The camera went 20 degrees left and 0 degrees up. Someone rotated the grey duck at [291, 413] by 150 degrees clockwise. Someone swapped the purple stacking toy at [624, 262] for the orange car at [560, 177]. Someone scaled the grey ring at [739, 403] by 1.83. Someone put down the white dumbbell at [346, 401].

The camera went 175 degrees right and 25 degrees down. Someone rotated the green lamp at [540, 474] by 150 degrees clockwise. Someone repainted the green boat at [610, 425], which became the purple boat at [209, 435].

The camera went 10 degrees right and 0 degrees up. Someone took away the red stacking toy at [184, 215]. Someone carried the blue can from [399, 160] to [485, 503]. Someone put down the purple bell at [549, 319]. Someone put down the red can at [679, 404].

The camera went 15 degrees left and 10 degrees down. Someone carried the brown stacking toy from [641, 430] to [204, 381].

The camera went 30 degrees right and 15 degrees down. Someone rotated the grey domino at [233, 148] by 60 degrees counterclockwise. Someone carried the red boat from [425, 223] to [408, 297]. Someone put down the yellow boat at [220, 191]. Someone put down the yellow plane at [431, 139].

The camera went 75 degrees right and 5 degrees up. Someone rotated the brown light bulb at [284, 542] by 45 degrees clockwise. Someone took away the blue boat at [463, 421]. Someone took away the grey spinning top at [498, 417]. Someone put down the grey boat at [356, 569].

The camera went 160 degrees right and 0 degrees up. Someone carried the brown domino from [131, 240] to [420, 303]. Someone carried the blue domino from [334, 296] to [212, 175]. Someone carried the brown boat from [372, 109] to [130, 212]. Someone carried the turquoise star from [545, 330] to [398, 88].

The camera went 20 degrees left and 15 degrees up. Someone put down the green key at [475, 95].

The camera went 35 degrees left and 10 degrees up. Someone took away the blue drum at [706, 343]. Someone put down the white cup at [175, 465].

***

Work order:
Write down the entire listing above verbatim.

Solution to the problem:
The camera went 20 degrees left and 0 degrees up. Someone rotated the grey duck at [291, 413] by 150 degrees clockwise. Someone swapped the purple stacking toy at [624, 262] for the orange car at [560, 177]. Someone scaled the grey ring at [739, 403] by 1.83. Someone put down the white dumbbell at [346, 401].

The camera went 175 degrees right and 25 degrees down. Someone rotated the green lamp at [540, 474] by 150 degrees clockwise. Someone repainted the green boat at [610, 425], which became the purple boat at [209, 435].

The camera went 10 degrees right and 0 degrees up. Someone took away the red stacking toy at [184, 215]. Someone carried the blue can from [399, 160] to [485, 503]. Someone put down the purple bell at [549, 319]. Someone put down the red can at [679, 404].

The camera went 15 degrees left and 10 degrees down. Someone carried the brown stacking toy from [641, 430] to [204, 381].

The camera went 30 degrees right and 15 degrees down. Someone rotated the grey domino at [233, 148] by 60 degrees counterclockwise. Someone carried the red boat from [425, 223] to [408, 297]. Someone put down the yellow boat at [220, 191]. Someone put down the yellow plane at [431, 139].

The camera went 75 degrees right and 5 degrees up. Someone rotated the brown light bulb at [284, 542] by 45 degrees clockwise. Someone took away the blue boat at [463, 421]. Someone took away the grey spinning top at [498, 417]. Someone put down the grey boat at [356, 569].

The camera went 160 degrees right and 0 degrees up. Someone carried the brown domino from [131, 240] to [420, 303]. Someone carried the blue domino from [334, 296] to [212, 175]. Someone carried the brown boat from [372, 109] to [130, 212]. Someone carried the turquoise star from [545, 330] to [398, 88].

The camera went 20 degrees left and 15 degrees up. Someone put down the green key at [475, 95].

The camera went 35 degrees left and 10 degrees up. Someone took away the blue drum at [706, 343]. Someone put down the white cup at [175, 465].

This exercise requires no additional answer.